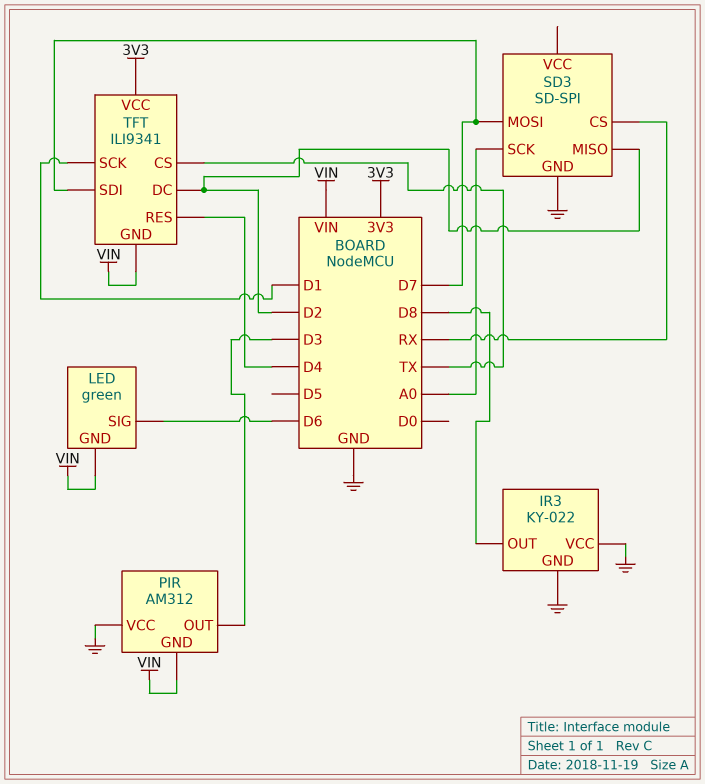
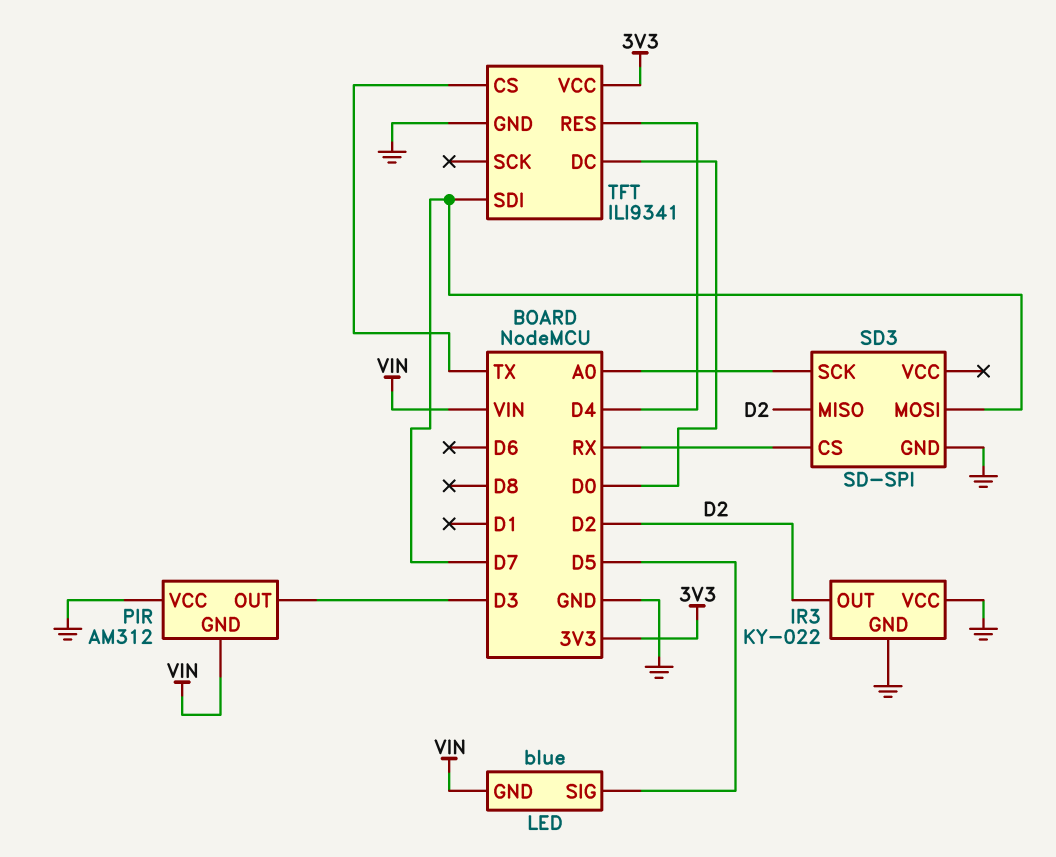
IR3 pin OUT: D8 -> D2
LED: green -> blue
LED pin SIG: D6 -> D5
TFT pin DC: D2 -> D0
TFT pin GND: VIN -> GND
TFT pin SCK: D1 -> none

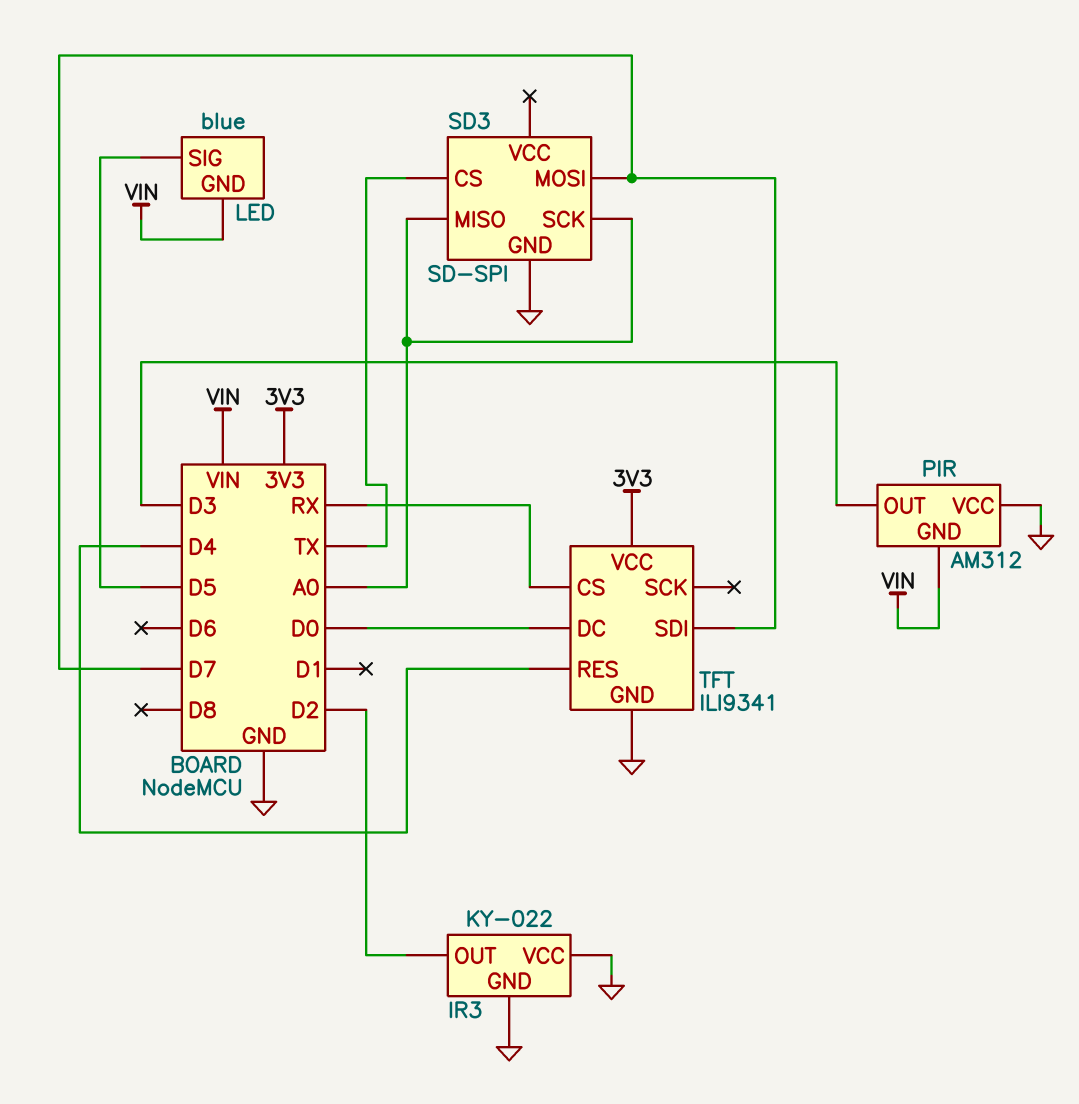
SD3 pin CS: RX -> TX
SD3 pin MISO: D2 -> A0
TFT pin CS: TX -> RX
━━━━
> **WHAT YOU WILL DO**
The data above must be written out again without alteration, and the pictures in them must be excluded.

> **THE COMPLETED TASK**
IR3 pin OUT: D8 -> D2
LED: green -> blue
LED pin SIG: D6 -> D5
TFT pin DC: D2 -> D0
TFT pin GND: VIN -> GND
TFT pin SCK: D1 -> none

SD3 pin CS: RX -> TX
SD3 pin MISO: D2 -> A0
TFT pin CS: TX -> RX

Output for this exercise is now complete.